Aim of the task> Reproduce the lines from the start of the records through the line with "Mark Stott (466, 58)", swapping "Chart positions" for "Peak positions" and keeping everything else the same.

....................

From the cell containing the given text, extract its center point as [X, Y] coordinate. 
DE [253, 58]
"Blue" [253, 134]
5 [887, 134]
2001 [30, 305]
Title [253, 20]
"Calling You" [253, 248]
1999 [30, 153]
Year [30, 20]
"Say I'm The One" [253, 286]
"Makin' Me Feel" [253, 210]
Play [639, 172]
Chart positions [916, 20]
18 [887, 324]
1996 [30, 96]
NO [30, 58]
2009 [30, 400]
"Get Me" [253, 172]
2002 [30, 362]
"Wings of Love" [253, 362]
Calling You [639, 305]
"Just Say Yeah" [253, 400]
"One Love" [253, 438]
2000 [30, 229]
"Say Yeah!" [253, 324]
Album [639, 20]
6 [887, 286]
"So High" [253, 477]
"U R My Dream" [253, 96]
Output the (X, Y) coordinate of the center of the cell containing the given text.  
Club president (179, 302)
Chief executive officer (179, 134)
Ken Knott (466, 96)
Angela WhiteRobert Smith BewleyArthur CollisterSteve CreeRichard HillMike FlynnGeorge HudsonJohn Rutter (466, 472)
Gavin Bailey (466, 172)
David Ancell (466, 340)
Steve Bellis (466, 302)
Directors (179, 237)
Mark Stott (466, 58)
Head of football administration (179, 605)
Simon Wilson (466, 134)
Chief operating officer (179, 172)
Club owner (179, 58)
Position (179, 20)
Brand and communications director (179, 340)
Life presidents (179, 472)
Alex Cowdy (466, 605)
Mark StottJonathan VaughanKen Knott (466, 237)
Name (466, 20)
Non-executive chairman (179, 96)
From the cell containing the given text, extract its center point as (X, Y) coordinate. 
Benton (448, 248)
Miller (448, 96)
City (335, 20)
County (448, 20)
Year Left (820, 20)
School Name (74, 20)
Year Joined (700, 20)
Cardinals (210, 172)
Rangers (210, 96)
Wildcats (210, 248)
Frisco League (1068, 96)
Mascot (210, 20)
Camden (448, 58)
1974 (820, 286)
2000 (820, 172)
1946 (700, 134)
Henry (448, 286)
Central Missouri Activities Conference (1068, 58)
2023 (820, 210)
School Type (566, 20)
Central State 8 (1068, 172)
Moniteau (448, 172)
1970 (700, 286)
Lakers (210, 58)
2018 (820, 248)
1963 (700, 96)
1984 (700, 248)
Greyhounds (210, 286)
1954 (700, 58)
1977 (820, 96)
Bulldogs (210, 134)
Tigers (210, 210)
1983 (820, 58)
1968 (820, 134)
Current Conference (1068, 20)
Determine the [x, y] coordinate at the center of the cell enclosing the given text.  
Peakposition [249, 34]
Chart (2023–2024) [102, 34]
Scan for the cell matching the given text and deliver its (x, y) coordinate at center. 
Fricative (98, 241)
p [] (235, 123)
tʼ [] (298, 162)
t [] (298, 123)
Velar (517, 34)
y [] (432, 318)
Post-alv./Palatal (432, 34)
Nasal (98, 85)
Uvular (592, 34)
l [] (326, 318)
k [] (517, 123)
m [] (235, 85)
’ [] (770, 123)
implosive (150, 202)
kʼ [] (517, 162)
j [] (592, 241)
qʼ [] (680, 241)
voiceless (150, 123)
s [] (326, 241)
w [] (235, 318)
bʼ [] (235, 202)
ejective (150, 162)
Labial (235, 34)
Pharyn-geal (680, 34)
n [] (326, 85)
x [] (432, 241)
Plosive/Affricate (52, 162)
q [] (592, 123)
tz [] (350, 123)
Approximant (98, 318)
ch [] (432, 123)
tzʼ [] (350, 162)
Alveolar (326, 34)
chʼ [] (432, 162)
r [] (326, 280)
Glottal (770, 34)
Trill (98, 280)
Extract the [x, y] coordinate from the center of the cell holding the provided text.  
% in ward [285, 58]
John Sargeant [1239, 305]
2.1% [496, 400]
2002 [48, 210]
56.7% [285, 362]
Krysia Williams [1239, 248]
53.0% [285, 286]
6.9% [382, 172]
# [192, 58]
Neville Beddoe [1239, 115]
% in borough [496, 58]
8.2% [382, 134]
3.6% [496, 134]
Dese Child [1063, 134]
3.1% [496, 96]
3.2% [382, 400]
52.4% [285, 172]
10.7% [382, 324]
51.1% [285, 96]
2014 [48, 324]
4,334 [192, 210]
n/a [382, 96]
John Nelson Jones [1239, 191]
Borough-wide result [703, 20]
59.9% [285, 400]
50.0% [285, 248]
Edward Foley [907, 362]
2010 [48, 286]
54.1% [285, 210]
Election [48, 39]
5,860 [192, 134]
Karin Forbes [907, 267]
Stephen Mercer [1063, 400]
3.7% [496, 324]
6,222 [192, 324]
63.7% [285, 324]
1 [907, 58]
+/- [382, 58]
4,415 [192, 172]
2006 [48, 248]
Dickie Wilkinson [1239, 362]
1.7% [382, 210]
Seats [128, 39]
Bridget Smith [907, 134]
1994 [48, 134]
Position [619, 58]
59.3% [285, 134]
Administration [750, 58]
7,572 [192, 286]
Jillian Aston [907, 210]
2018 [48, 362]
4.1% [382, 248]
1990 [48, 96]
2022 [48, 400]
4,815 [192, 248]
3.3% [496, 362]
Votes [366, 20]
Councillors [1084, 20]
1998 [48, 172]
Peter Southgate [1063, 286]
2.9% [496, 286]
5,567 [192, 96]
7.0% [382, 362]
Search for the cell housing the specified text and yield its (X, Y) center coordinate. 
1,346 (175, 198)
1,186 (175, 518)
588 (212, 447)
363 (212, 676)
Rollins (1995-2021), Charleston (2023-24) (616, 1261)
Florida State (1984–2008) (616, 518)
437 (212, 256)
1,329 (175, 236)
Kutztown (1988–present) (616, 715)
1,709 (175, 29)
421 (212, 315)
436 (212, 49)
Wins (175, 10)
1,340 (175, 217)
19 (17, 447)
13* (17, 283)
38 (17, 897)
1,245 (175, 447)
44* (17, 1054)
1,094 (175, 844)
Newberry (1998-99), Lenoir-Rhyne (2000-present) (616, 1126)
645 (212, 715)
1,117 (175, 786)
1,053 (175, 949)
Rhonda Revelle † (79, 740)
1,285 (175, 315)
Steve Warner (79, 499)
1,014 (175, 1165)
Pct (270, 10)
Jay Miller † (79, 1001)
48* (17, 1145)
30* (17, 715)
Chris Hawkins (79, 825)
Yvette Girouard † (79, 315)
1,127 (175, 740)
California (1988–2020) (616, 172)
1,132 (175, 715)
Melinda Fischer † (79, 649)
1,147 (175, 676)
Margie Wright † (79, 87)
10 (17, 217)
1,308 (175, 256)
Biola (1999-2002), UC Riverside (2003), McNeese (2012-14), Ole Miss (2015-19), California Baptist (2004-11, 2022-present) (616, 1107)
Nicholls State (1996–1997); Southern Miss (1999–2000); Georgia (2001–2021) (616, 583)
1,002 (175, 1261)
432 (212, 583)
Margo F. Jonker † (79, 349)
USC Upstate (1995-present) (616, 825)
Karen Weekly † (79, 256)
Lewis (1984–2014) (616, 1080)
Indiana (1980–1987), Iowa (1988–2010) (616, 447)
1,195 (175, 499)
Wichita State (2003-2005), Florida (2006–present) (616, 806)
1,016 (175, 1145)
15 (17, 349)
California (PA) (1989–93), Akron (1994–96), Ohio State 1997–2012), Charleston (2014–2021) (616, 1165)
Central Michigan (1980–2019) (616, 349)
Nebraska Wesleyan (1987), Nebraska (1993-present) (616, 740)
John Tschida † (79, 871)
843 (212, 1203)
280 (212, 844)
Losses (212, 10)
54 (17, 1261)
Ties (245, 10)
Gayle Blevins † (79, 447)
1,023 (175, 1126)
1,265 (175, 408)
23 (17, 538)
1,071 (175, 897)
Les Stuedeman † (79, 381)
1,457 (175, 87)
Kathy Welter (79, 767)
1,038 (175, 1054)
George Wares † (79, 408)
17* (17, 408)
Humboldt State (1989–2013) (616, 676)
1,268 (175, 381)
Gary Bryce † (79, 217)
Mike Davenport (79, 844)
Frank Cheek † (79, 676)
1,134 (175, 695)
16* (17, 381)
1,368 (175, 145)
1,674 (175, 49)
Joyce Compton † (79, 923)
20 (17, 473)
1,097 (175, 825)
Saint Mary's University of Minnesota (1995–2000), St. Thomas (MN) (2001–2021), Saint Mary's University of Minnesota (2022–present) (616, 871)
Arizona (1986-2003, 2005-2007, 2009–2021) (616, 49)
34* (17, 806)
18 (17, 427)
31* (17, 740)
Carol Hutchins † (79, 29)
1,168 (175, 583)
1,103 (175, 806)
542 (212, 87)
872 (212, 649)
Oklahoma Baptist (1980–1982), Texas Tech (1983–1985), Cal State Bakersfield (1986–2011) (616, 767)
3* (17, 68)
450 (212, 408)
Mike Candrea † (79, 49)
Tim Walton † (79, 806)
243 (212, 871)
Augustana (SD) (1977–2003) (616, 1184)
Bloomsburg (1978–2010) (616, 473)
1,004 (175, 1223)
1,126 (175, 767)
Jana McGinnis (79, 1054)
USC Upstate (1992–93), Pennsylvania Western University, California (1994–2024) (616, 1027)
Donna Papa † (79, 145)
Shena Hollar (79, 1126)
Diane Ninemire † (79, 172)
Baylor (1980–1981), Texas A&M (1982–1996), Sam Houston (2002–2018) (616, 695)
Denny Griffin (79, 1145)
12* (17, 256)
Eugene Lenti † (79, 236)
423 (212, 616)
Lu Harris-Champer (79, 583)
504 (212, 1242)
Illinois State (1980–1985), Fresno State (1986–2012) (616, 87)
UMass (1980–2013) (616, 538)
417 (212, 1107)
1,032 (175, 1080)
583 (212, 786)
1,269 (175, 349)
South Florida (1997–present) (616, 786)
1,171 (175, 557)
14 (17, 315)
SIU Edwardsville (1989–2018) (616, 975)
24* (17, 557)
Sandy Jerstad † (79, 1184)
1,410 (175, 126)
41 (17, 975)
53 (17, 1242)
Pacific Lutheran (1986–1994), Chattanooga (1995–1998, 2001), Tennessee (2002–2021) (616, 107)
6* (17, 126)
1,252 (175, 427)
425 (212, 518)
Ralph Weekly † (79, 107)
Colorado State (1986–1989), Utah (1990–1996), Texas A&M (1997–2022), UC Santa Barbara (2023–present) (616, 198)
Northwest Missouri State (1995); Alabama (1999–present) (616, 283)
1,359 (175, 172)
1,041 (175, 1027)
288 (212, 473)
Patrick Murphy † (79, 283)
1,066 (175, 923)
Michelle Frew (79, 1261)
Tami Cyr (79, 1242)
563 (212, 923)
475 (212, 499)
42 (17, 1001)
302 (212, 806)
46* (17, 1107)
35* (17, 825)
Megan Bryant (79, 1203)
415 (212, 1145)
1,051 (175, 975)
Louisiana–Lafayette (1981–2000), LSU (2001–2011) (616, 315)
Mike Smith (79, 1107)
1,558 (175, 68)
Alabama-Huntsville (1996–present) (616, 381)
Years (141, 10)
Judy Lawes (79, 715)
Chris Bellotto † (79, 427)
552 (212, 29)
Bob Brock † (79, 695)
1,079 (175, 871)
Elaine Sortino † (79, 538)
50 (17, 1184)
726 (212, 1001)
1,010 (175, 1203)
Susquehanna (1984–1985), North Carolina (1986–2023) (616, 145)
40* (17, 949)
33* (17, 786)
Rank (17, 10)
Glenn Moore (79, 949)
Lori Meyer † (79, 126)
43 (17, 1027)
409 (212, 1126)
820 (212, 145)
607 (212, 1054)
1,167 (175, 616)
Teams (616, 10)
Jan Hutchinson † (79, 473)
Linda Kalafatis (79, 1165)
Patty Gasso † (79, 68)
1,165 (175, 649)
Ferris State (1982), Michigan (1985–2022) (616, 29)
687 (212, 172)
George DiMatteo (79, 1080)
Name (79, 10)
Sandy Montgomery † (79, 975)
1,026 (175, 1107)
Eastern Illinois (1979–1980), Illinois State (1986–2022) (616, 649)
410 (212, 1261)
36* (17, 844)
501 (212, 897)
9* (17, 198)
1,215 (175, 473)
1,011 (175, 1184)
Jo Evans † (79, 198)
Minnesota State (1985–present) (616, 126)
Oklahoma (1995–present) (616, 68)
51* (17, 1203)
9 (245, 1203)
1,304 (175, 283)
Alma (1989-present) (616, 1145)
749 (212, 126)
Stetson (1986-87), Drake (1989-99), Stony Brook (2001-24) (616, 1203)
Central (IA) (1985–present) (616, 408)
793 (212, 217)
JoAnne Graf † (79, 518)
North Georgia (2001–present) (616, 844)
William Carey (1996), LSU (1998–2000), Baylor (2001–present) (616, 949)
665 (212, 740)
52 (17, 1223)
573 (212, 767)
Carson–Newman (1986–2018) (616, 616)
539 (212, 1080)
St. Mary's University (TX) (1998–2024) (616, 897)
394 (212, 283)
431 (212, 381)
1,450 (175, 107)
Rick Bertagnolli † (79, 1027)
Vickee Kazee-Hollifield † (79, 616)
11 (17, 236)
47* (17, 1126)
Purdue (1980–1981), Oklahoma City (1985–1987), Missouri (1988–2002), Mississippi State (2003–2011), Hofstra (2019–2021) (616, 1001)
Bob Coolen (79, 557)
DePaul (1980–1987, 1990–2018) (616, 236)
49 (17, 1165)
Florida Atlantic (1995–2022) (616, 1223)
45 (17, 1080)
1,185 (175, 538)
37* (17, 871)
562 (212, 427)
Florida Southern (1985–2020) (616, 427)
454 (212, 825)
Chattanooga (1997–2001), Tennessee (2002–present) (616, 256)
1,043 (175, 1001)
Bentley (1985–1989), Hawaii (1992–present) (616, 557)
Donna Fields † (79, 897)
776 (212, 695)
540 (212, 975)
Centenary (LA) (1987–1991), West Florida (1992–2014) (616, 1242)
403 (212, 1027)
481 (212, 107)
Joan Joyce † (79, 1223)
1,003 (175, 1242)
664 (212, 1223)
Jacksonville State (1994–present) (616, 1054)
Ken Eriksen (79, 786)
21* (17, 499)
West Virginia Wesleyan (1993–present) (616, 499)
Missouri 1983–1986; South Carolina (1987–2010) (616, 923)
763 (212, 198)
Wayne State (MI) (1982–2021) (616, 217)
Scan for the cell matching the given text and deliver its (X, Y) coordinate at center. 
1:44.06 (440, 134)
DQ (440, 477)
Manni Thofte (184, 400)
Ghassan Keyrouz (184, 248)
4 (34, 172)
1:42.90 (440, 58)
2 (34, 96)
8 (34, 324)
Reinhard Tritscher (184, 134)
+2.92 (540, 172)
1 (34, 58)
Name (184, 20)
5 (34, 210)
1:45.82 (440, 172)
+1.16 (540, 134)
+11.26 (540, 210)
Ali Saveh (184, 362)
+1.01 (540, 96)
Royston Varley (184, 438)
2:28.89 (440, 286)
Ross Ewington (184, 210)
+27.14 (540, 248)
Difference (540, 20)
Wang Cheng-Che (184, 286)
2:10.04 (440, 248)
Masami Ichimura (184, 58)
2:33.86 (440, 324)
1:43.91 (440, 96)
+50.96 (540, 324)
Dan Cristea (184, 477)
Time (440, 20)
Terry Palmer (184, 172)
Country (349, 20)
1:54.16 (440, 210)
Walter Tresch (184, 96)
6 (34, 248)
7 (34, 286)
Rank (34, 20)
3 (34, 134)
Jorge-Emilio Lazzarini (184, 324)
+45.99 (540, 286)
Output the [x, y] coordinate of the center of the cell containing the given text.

....................

Expected output>
From the cell containing the given text, extract its center point as [X, Y] coordinate. 
DE [253, 58]
"Blue" [253, 134]
5 [887, 134]
2001 [30, 305]
Title [253, 20]
"Calling You" [253, 248]
1999 [30, 153]
Year [30, 20]
"Say I'm The One" [253, 286]
"Makin' Me Feel" [253, 210]
Play [639, 172]
Peak positions [916, 20]
18 [887, 324]
1996 [30, 96]
NO [30, 58]
2009 [30, 400]
"Get Me" [253, 172]
2002 [30, 362]
"Wings of Love" [253, 362]
Calling You [639, 305]
"Just Say Yeah" [253, 400]
"One Love" [253, 438]
2000 [30, 229]
"Say Yeah!" [253, 324]
Album [639, 20]
6 [887, 286]
"So High" [253, 477]
"U R My Dream" [253, 96]
Output the (X, Y) coordinate of the center of the cell containing the given text.  
Club president (179, 302)
Chief executive officer (179, 134)
Ken Knott (466, 96)
Angela WhiteRobert Smith BewleyArthur CollisterSteve CreeRichard HillMike FlynnGeorge HudsonJohn Rutter (466, 472)
Gavin Bailey (466, 172)
David Ancell (466, 340)
Steve Bellis (466, 302)
Directors (179, 237)
Mark Stott (466, 58)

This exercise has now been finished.